Pictures aside, write out the data exactly as it reads.

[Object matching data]
------------------------

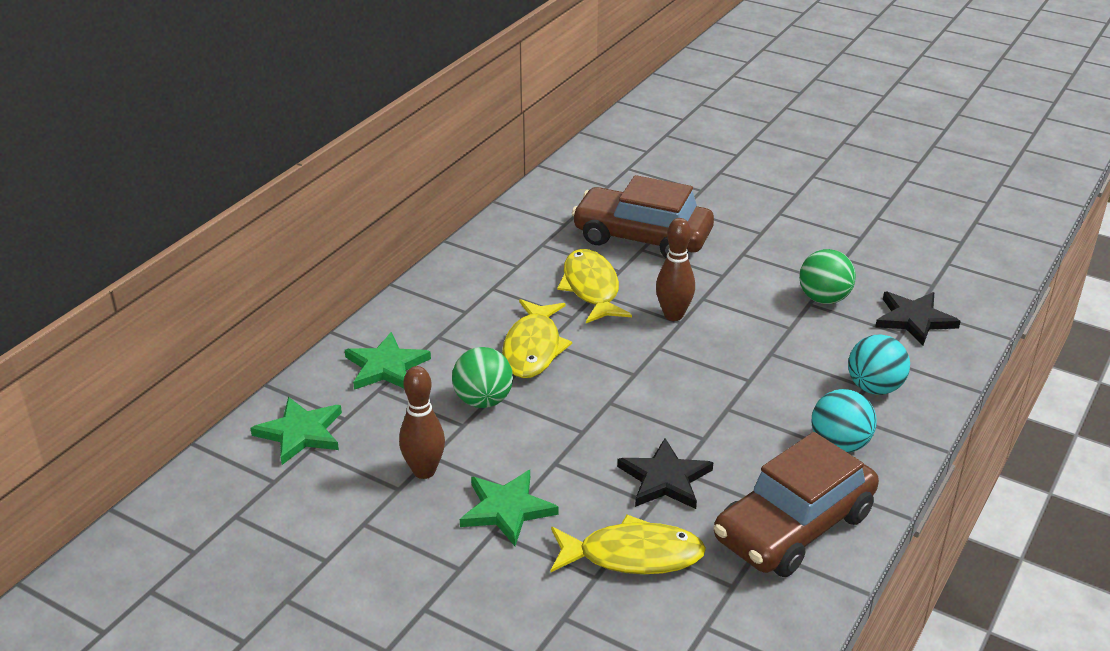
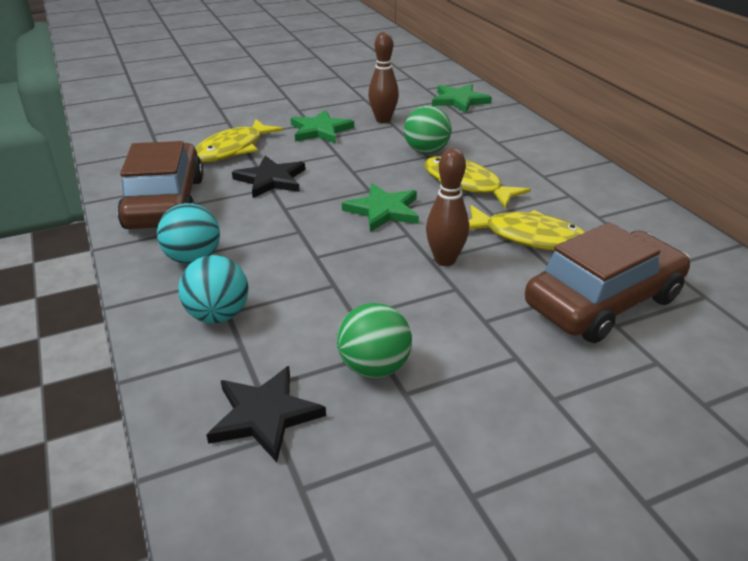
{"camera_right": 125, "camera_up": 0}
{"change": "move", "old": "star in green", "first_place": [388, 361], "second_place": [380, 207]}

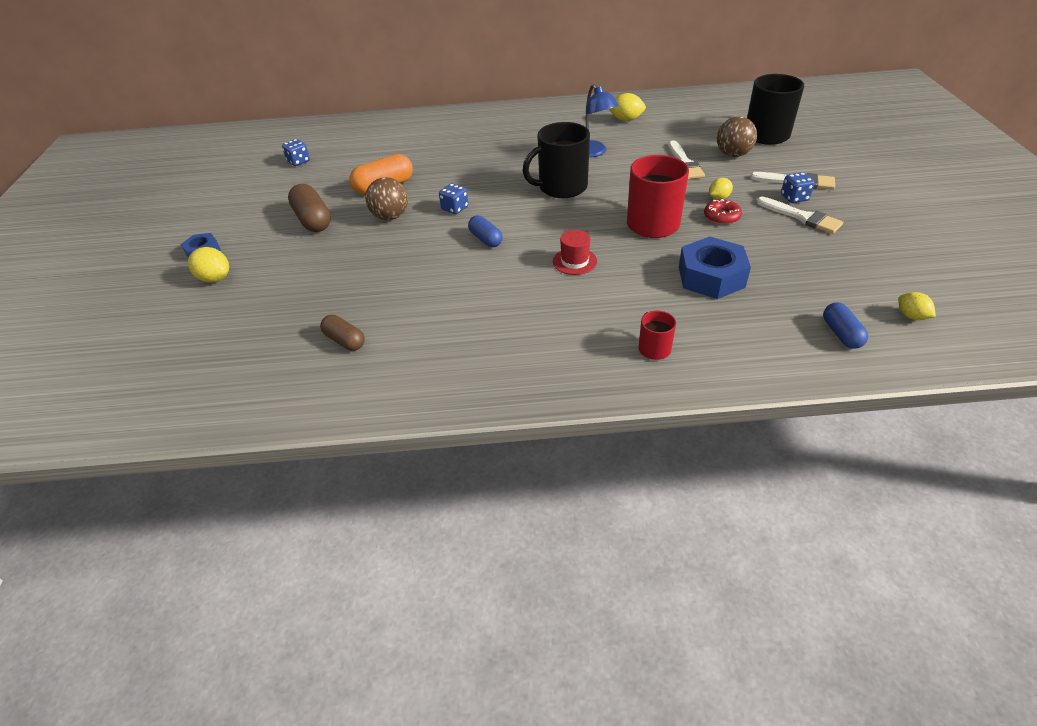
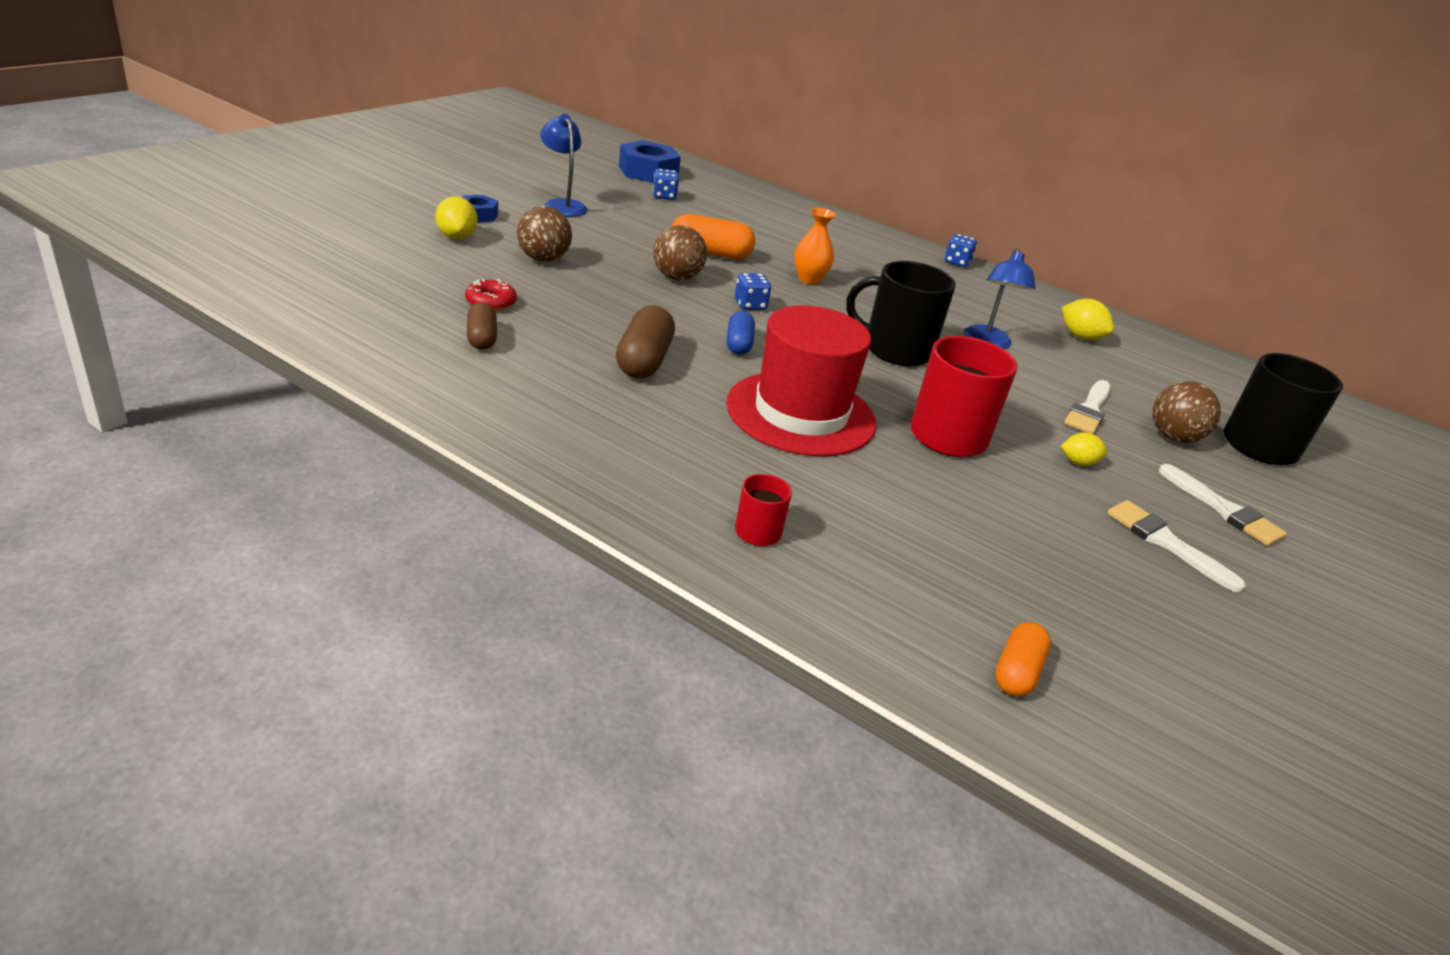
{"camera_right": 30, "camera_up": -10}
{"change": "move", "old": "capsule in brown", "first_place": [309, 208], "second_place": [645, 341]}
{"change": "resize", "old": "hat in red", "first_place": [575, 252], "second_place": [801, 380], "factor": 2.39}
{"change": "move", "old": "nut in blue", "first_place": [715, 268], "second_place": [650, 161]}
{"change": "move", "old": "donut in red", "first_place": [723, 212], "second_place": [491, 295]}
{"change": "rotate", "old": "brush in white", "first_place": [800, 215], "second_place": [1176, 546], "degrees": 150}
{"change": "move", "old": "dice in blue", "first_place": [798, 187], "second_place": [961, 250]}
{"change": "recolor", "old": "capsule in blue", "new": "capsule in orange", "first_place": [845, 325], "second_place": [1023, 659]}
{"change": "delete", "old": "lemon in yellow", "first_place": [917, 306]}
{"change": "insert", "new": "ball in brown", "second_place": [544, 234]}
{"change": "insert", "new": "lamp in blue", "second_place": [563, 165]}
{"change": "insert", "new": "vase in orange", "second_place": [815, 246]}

------------------------

## Output for this exercise
{"camera_right": 125, "camera_up": 0}
{"change": "move", "old": "star in green", "first_place": [388, 361], "second_place": [380, 207]}

{"camera_right": 30, "camera_up": -10}
{"change": "move", "old": "capsule in brown", "first_place": [309, 208], "second_place": [645, 341]}
{"change": "resize", "old": "hat in red", "first_place": [575, 252], "second_place": [801, 380], "factor": 2.39}
{"change": "move", "old": "nut in blue", "first_place": [715, 268], "second_place": [650, 161]}
{"change": "move", "old": "donut in red", "first_place": [723, 212], "second_place": [491, 295]}
{"change": "rotate", "old": "brush in white", "first_place": [800, 215], "second_place": [1176, 546], "degrees": 150}
{"change": "move", "old": "dice in blue", "first_place": [798, 187], "second_place": [961, 250]}
{"change": "recolor", "old": "capsule in blue", "new": "capsule in orange", "first_place": [845, 325], "second_place": [1023, 659]}
{"change": "delete", "old": "lemon in yellow", "first_place": [917, 306]}
{"change": "insert", "new": "ball in brown", "second_place": [544, 234]}
{"change": "insert", "new": "lamp in blue", "second_place": [563, 165]}
{"change": "insert", "new": "vase in orange", "second_place": [815, 246]}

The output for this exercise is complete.